TASK BRIEF:
Please produce an exact transcription of the lines from the one containing "C3: 1uF (plus" through the last line of the entries, leaving out every picture.

********************

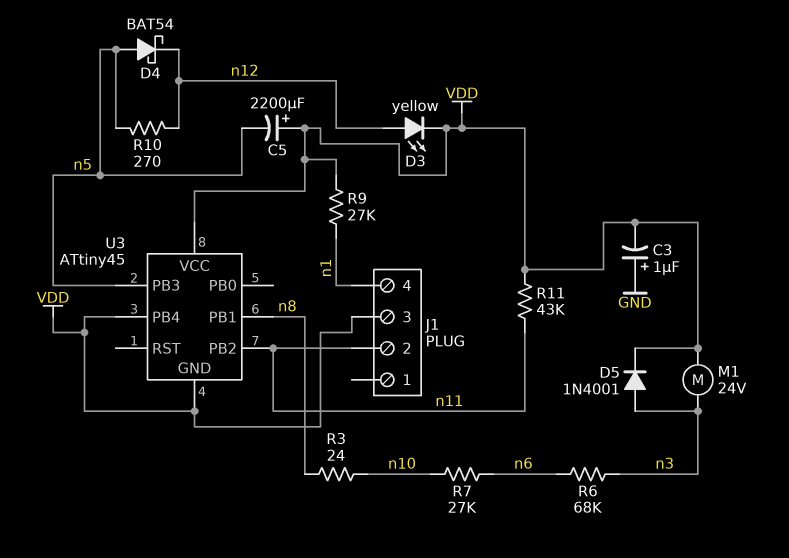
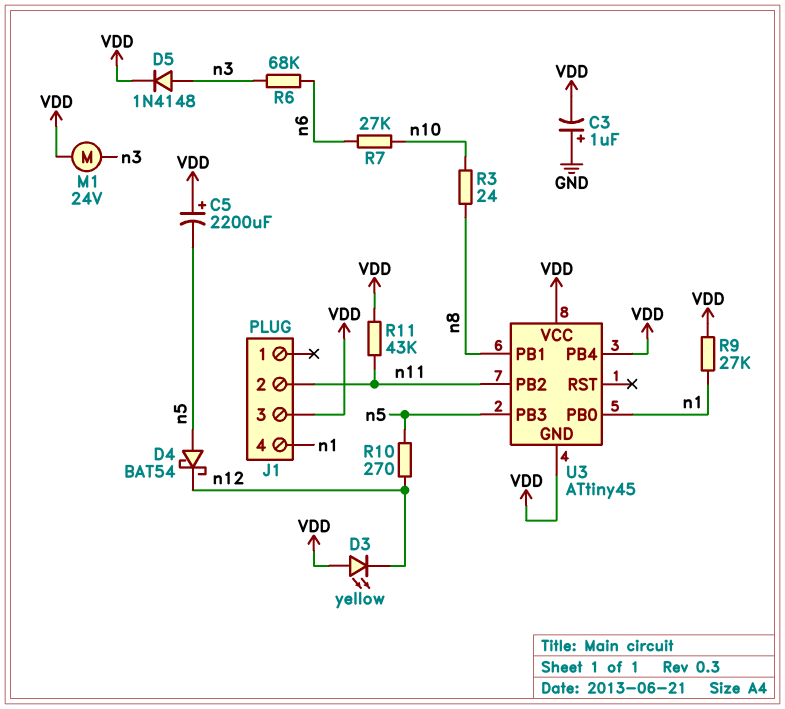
D3: LED yellow (A n12, K VDD) -> LED yellow (A VDD, K n12)
D5: diode 1N4001 (A n3, K VDD) -> diode 1N4148 (A n3, K VDD)
U3 pin PB0: none -> n1

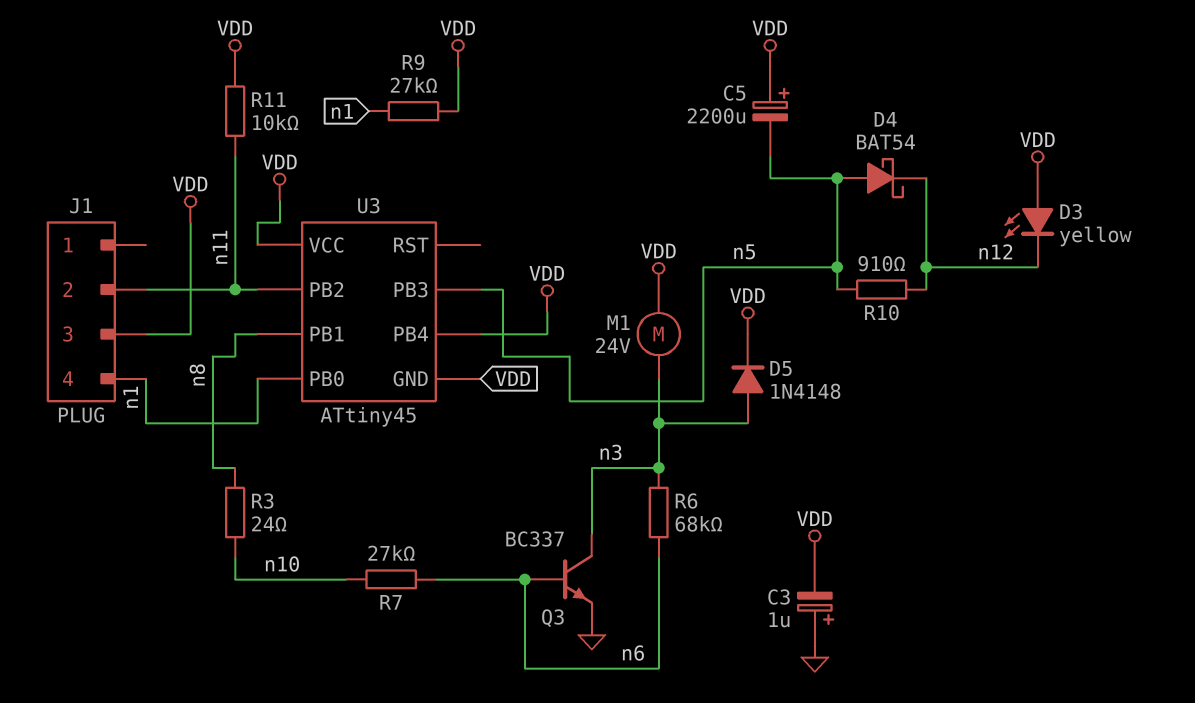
Q3: none -> NPN BC337 (B n6, C n3, E GND)
R10: 270 (n5, n12) -> 910 (n5, n12)
R11: 43k (VDD, n11) -> 10k (VDD, n11)

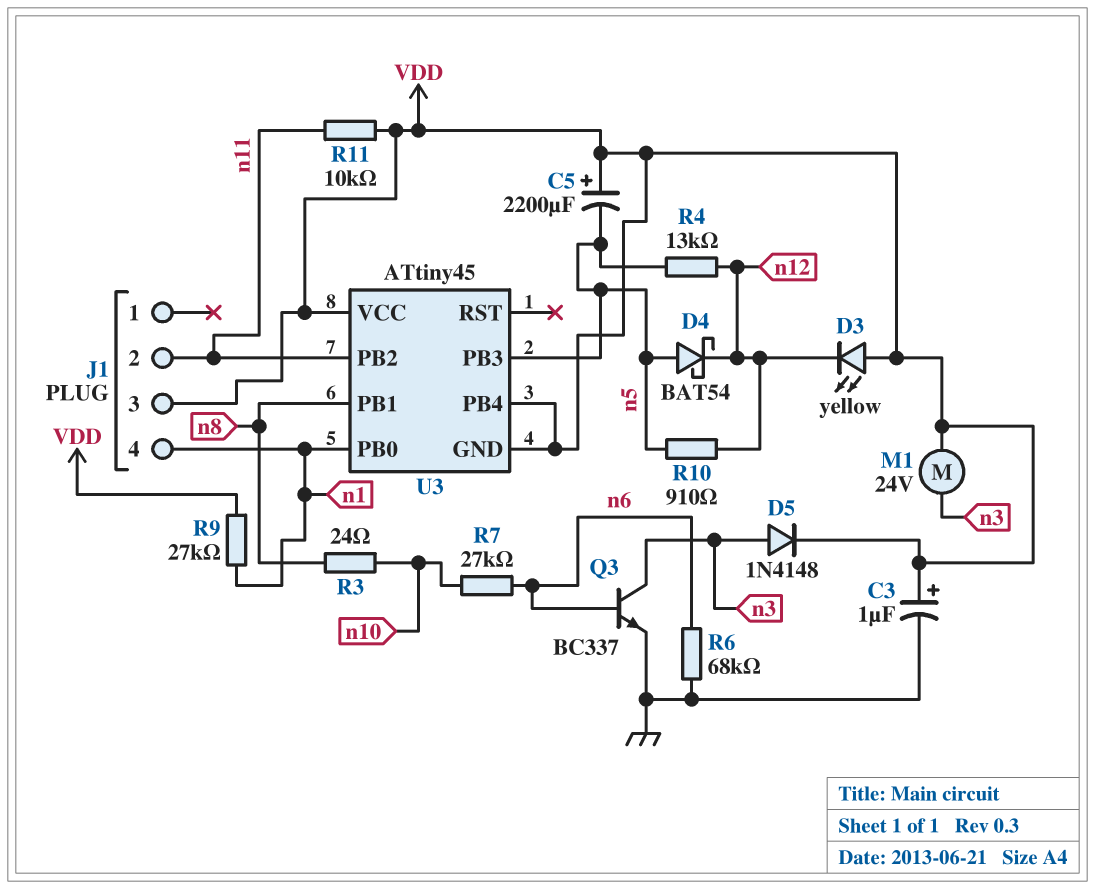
C3: 1uF (plus GND, minus VDD) -> 1uF (plus VDD, minus GND)
R4: none -> 13k (n5, n12)
R6: 68k (n3, n6) -> 68k (GND, n6)

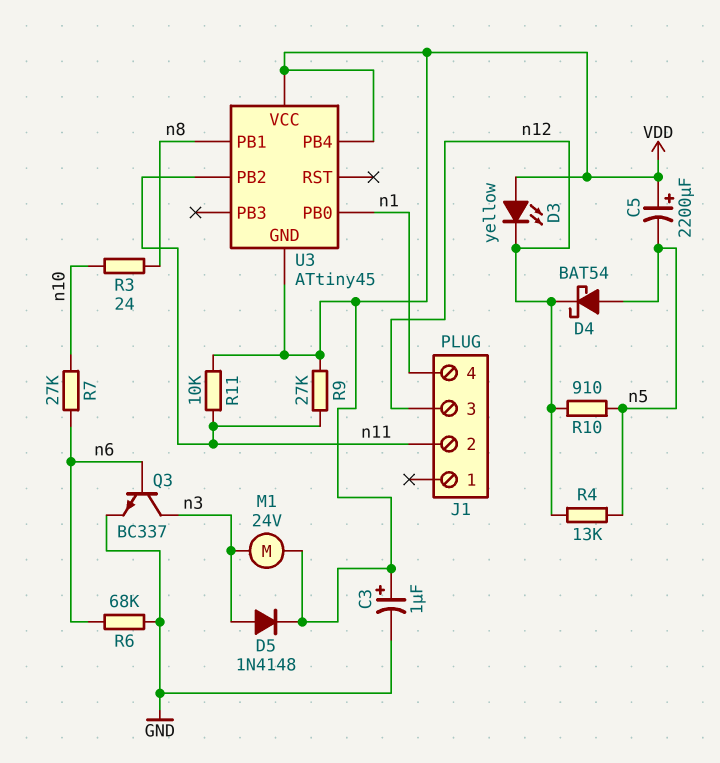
J1 pin 3: VDD -> n12
R9: 27k (VDD, n1) -> 27k (VDD, n11)
U3 pin PB3: n5 -> none

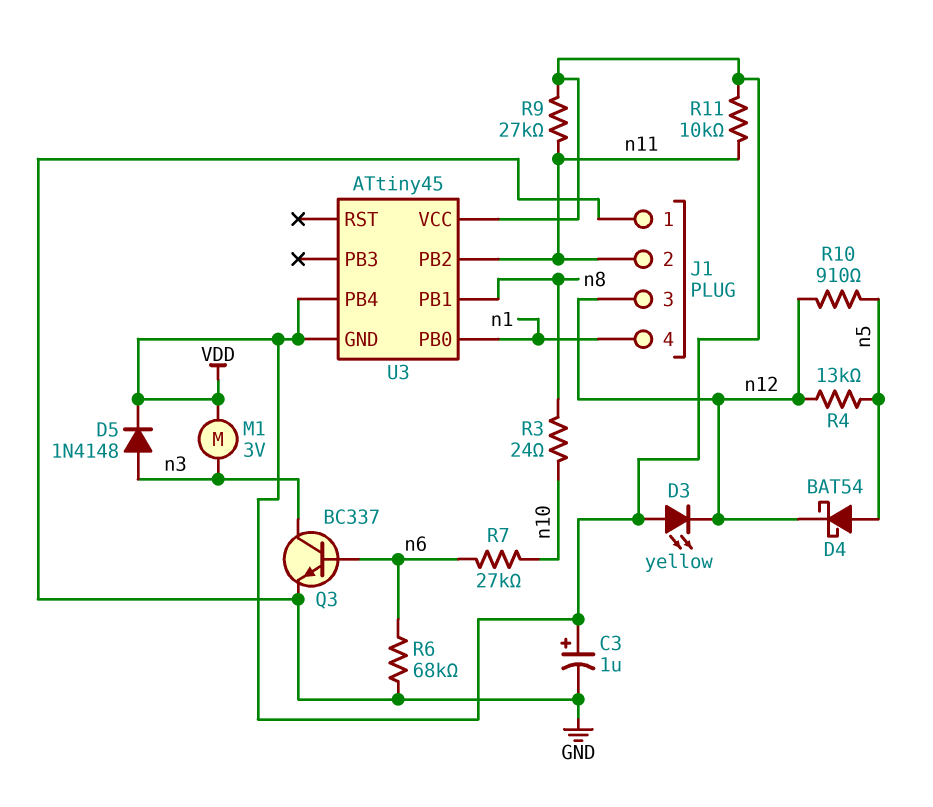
C5: 2200uF (plus VDD, minus n5) -> none
J1 pin 1: none -> GND
M1: motor 24V (VDD, n3) -> motor 3V (VDD, n3)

********************

YOUR RESPONSE:
C3: 1uF (plus GND, minus VDD) -> 1uF (plus VDD, minus GND)
R4: none -> 13k (n5, n12)
R6: 68k (n3, n6) -> 68k (GND, n6)

J1 pin 3: VDD -> n12
R9: 27k (VDD, n1) -> 27k (VDD, n11)
U3 pin PB3: n5 -> none

C5: 2200uF (plus VDD, minus n5) -> none
J1 pin 1: none -> GND
M1: motor 24V (VDD, n3) -> motor 3V (VDD, n3)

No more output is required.